→ What the task requires:
When the line containing "blue round brick H5 level 1 -> none" appears in the data below, begin copying there and stop only after the line containing "red brick D4:D7 level 1 -> none".

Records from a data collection
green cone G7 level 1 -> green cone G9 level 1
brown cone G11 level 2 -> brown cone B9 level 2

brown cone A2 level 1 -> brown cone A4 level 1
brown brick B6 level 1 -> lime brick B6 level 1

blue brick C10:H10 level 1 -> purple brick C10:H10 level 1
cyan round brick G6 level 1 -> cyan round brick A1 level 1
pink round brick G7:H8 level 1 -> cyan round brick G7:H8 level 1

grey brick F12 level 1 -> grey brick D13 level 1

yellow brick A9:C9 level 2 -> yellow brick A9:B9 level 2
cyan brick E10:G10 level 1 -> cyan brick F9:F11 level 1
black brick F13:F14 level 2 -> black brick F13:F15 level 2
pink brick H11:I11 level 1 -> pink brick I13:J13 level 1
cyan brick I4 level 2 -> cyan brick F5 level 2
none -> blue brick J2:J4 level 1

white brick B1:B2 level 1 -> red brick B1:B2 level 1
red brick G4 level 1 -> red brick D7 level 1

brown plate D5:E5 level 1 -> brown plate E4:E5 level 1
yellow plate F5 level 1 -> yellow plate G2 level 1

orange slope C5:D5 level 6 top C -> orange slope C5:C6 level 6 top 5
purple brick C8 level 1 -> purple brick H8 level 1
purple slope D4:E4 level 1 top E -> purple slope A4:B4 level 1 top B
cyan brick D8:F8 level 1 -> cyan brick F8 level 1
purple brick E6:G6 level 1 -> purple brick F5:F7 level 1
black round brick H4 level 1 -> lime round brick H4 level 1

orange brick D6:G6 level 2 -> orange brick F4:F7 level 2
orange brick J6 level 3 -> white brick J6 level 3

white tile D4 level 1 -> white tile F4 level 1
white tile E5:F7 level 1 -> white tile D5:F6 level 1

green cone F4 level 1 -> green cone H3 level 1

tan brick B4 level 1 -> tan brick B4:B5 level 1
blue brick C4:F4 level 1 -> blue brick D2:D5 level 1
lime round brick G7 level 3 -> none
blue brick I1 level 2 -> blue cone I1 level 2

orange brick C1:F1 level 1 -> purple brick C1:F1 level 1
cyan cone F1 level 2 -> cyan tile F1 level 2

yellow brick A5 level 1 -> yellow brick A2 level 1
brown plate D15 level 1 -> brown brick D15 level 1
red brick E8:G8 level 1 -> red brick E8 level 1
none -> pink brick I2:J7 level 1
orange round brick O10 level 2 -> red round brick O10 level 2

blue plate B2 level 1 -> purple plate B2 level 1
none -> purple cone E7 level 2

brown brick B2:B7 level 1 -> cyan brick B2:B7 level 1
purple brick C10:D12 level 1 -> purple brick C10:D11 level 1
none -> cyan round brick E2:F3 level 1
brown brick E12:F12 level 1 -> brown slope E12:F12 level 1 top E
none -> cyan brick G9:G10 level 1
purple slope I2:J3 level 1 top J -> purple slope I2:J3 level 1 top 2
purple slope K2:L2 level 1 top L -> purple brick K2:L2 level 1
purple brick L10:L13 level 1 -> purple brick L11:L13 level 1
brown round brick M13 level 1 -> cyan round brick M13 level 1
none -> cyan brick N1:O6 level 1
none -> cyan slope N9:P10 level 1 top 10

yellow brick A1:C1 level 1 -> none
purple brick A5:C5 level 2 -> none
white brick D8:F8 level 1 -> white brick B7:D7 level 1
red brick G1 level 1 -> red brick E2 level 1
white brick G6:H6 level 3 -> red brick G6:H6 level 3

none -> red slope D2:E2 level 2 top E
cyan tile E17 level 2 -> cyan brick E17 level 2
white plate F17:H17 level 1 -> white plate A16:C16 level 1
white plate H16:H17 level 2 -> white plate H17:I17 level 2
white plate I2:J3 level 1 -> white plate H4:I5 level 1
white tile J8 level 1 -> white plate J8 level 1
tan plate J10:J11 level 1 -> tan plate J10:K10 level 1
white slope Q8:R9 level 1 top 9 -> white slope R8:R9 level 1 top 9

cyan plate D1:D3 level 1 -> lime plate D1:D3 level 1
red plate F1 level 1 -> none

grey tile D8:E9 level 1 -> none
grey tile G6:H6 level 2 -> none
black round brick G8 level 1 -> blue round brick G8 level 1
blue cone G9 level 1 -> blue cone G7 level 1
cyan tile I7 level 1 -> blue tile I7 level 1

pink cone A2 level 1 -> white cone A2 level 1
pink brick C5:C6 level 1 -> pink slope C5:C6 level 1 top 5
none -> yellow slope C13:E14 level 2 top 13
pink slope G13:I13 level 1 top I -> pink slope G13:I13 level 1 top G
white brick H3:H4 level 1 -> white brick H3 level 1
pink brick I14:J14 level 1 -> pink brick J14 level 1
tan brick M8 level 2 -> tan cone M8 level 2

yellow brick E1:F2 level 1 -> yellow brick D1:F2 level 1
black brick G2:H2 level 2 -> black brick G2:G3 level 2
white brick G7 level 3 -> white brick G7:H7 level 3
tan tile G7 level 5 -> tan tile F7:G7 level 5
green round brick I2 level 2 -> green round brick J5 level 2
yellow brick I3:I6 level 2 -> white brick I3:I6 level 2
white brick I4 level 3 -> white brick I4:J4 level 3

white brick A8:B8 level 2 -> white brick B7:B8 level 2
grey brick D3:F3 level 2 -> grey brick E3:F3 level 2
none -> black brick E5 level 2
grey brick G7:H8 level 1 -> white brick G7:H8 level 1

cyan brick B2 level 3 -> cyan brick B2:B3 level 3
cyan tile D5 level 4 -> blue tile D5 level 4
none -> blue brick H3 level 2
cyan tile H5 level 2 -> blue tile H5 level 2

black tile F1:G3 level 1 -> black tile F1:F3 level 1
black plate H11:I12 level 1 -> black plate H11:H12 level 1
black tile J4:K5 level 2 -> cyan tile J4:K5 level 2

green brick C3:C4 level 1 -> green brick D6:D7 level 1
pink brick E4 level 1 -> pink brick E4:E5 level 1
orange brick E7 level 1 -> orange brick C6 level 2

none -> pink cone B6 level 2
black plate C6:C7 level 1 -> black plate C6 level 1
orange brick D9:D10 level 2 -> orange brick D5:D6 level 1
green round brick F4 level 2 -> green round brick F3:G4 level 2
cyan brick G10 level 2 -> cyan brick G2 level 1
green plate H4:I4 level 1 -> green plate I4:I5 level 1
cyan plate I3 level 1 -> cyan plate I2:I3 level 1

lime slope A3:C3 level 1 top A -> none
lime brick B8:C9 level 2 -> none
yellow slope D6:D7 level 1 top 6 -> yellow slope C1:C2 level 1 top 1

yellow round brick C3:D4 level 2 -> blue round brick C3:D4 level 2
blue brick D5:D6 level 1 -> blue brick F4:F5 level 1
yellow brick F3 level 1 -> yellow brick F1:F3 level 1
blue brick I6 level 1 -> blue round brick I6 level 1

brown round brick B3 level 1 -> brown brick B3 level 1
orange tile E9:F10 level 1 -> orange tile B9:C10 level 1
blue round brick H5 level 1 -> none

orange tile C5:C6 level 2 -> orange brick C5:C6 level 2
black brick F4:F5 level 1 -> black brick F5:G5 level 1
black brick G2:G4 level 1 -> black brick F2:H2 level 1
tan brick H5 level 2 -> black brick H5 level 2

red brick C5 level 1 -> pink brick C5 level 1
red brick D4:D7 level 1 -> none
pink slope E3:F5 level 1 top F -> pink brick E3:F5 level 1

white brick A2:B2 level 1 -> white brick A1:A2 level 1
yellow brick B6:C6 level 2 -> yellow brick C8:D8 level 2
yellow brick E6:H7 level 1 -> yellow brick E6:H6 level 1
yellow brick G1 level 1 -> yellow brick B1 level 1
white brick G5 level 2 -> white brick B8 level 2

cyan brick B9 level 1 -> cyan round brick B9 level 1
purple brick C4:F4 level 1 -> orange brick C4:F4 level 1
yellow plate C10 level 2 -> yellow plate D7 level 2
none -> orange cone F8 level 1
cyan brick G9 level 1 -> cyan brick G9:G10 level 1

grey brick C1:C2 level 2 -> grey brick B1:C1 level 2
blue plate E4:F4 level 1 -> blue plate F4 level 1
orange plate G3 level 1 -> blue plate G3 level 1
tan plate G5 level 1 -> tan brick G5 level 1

→ Worked solution:
blue round brick H5 level 1 -> none

orange tile C5:C6 level 2 -> orange brick C5:C6 level 2
black brick F4:F5 level 1 -> black brick F5:G5 level 1
black brick G2:G4 level 1 -> black brick F2:H2 level 1
tan brick H5 level 2 -> black brick H5 level 2

red brick C5 level 1 -> pink brick C5 level 1
red brick D4:D7 level 1 -> none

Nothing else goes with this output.